[Activity] Repeat the data exactly, leaving out any image.

Top of Data section

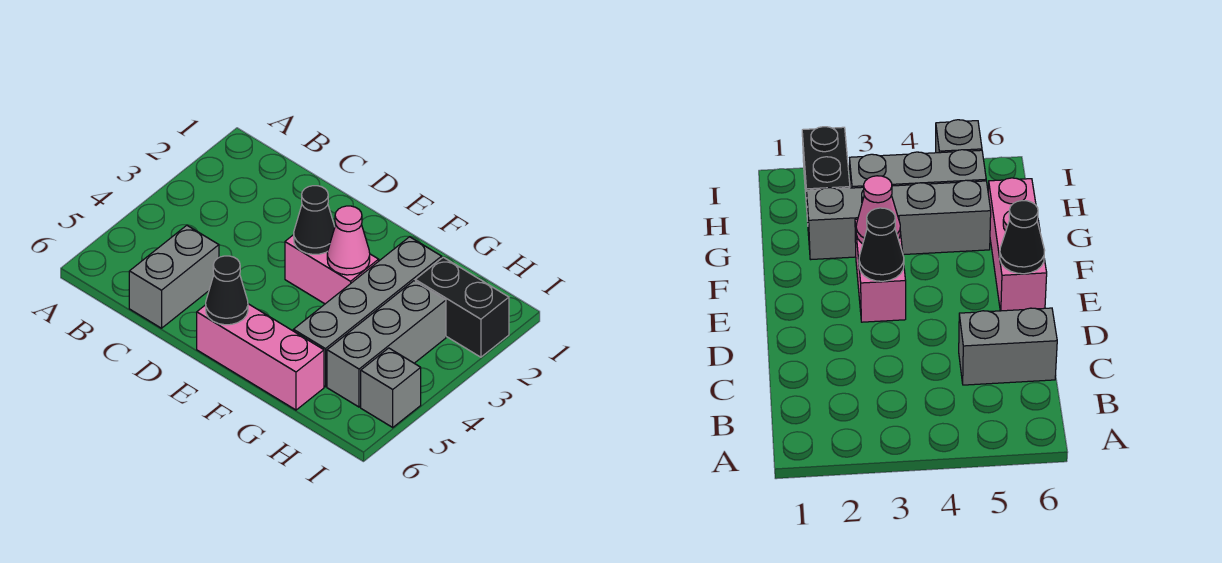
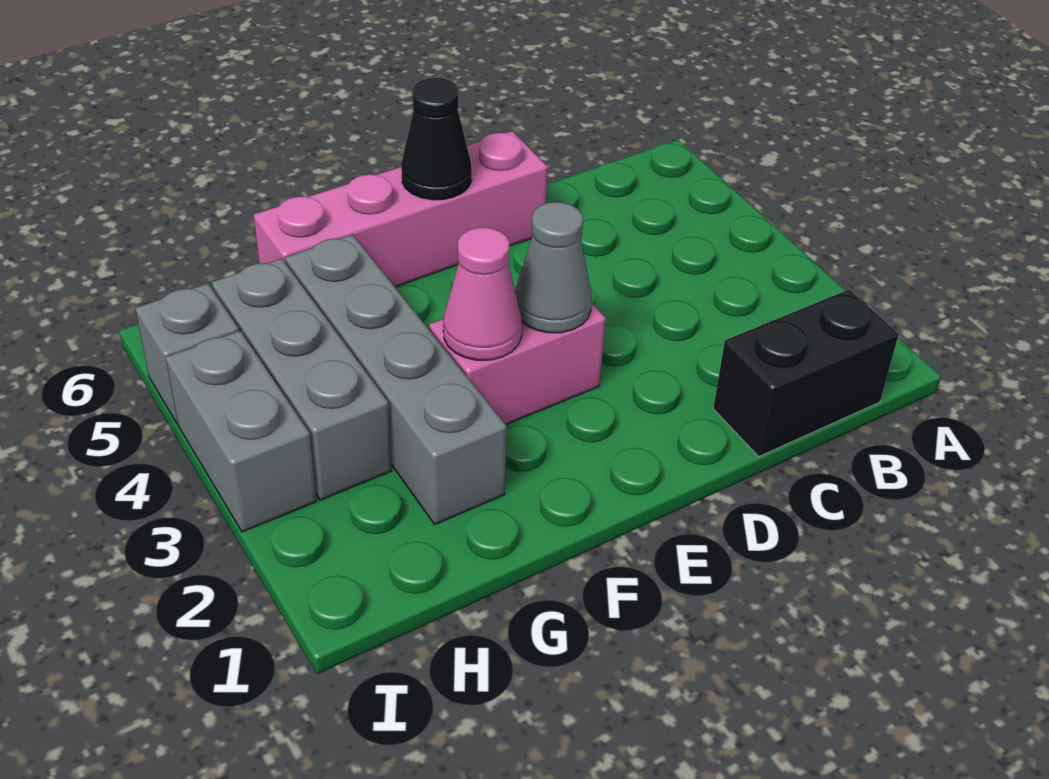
grey brick C5:C6 level 1 -> grey brick I3:I4 level 1
black cone E3 level 2 -> grey cone E3 level 2
pink brick E6:G6 level 1 -> pink brick D6:G6 level 1
black brick H2:I2 level 1 -> black brick B1:C1 level 1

Bottom of Data section

[Expected answer]
grey brick C5:C6 level 1 -> grey brick I3:I4 level 1
black cone E3 level 2 -> grey cone E3 level 2
pink brick E6:G6 level 1 -> pink brick D6:G6 level 1
black brick H2:I2 level 1 -> black brick B1:C1 level 1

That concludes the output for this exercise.